- **Try it**
Find all lines in the listing that include the word "turquoise", then copy them.

- **Records provided**
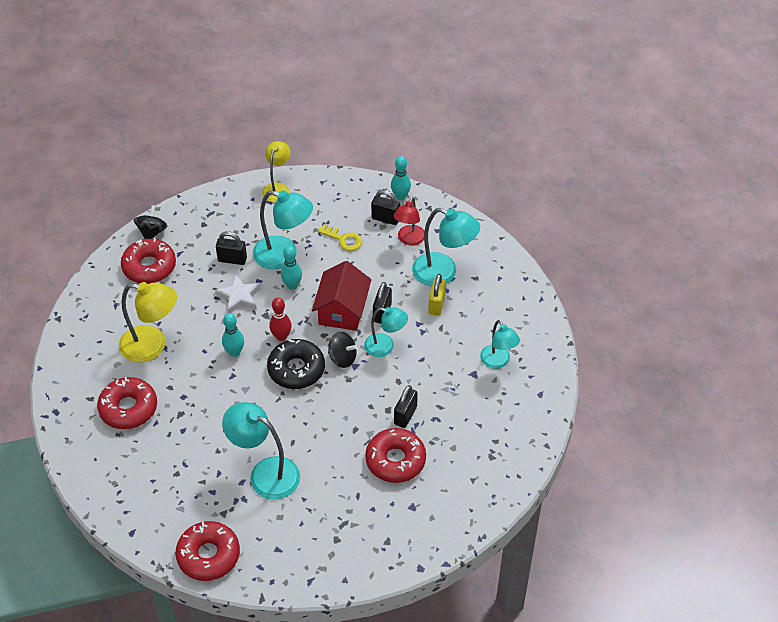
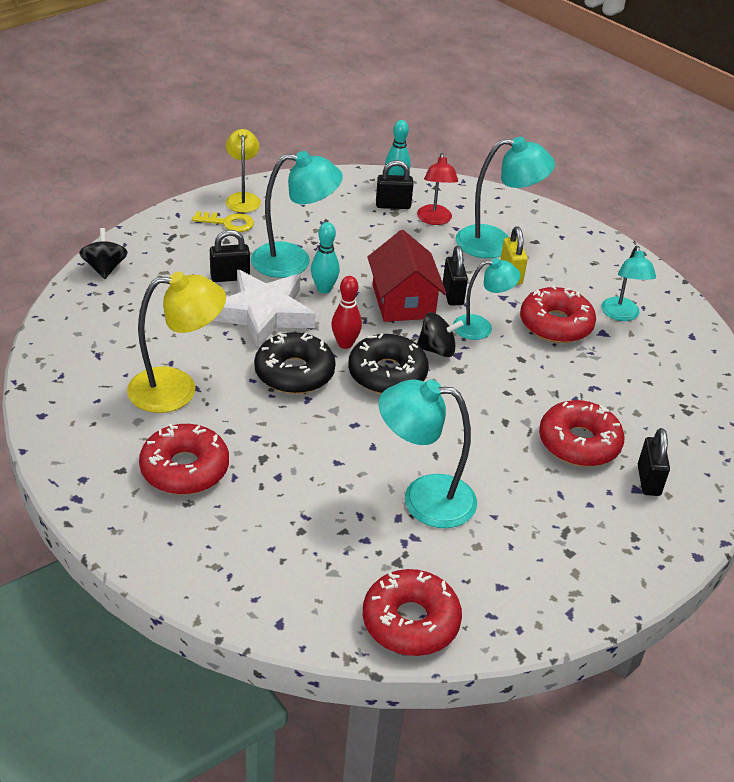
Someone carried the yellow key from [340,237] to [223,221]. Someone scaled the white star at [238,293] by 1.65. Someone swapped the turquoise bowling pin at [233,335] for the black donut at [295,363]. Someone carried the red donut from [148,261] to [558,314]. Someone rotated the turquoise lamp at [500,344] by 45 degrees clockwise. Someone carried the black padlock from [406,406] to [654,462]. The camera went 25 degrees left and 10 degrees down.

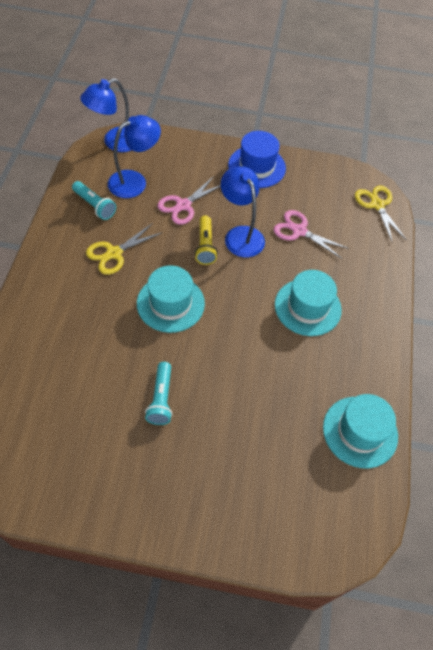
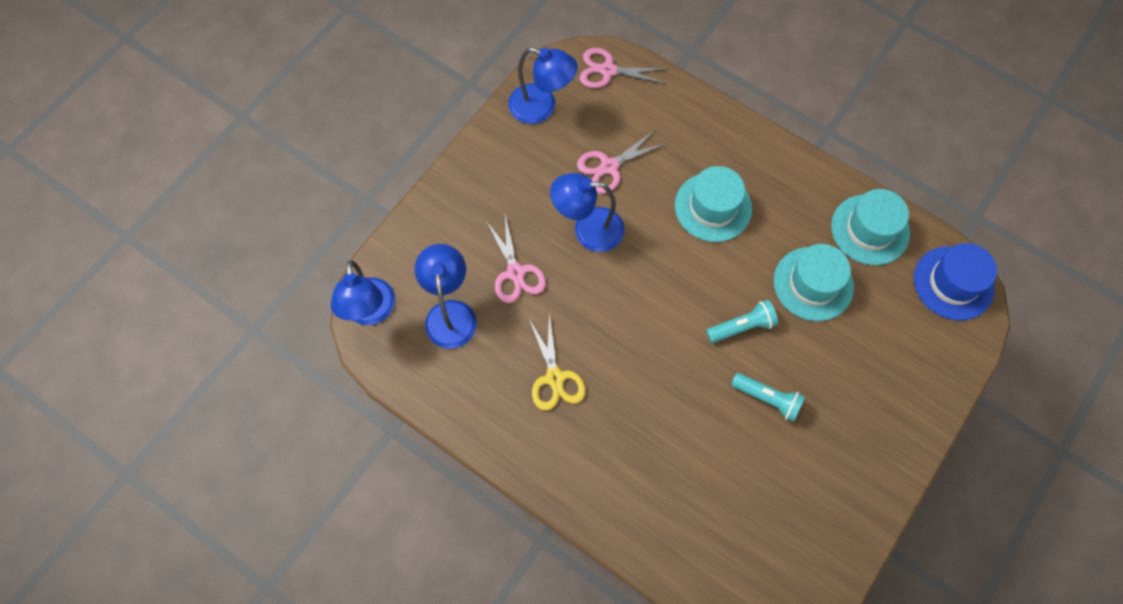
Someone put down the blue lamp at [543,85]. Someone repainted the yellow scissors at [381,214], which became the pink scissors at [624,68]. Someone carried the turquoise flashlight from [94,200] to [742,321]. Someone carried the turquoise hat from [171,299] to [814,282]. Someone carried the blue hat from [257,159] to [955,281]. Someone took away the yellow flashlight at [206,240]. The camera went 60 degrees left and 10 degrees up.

...

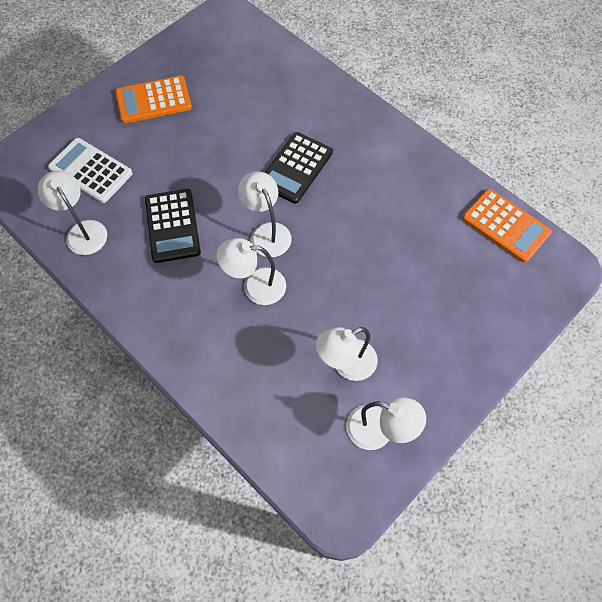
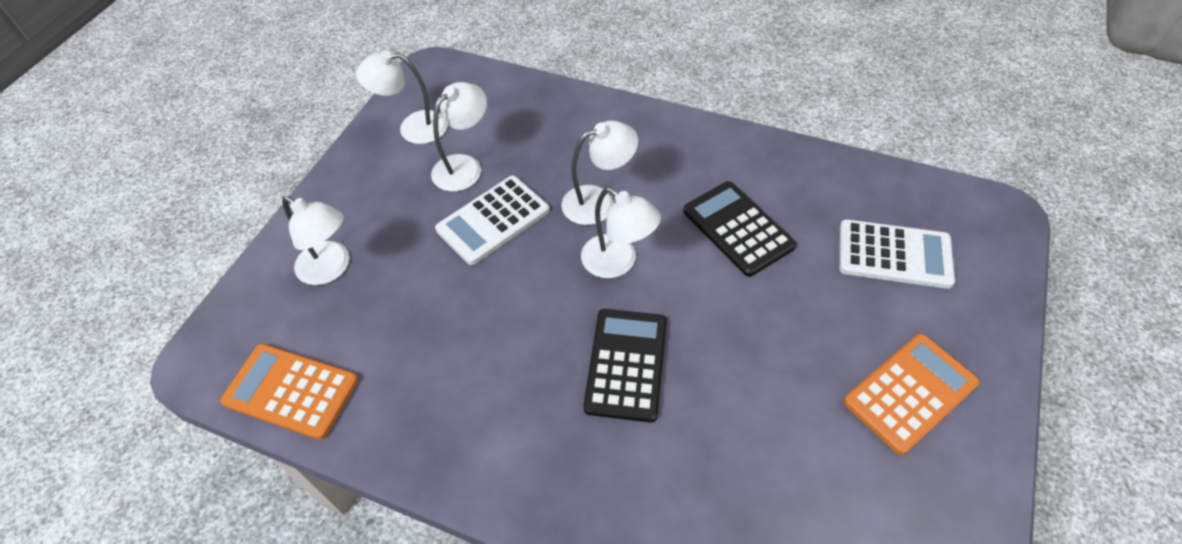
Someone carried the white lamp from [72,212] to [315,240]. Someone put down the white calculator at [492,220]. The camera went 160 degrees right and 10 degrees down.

- **Your solution**
Someone carried the yellow key from [340,237] to [223,221]. Someone scaled the white star at [238,293] by 1.65. Someone swapped the turquoise bowling pin at [233,335] for the black donut at [295,363]. Someone carried the red donut from [148,261] to [558,314]. Someone rotated the turquoise lamp at [500,344] by 45 degrees clockwise. Someone carried the black padlock from [406,406] to [654,462]. The camera went 25 degrees left and 10 degrees down.
Someone put down the blue lamp at [543,85]. Someone repainted the yellow scissors at [381,214], which became the pink scissors at [624,68]. Someone carried the turquoise flashlight from [94,200] to [742,321]. Someone carried the turquoise hat from [171,299] to [814,282]. Someone carried the blue hat from [257,159] to [955,281]. Someone took away the yellow flashlight at [206,240]. The camera went 60 degrees left and 10 degrees up.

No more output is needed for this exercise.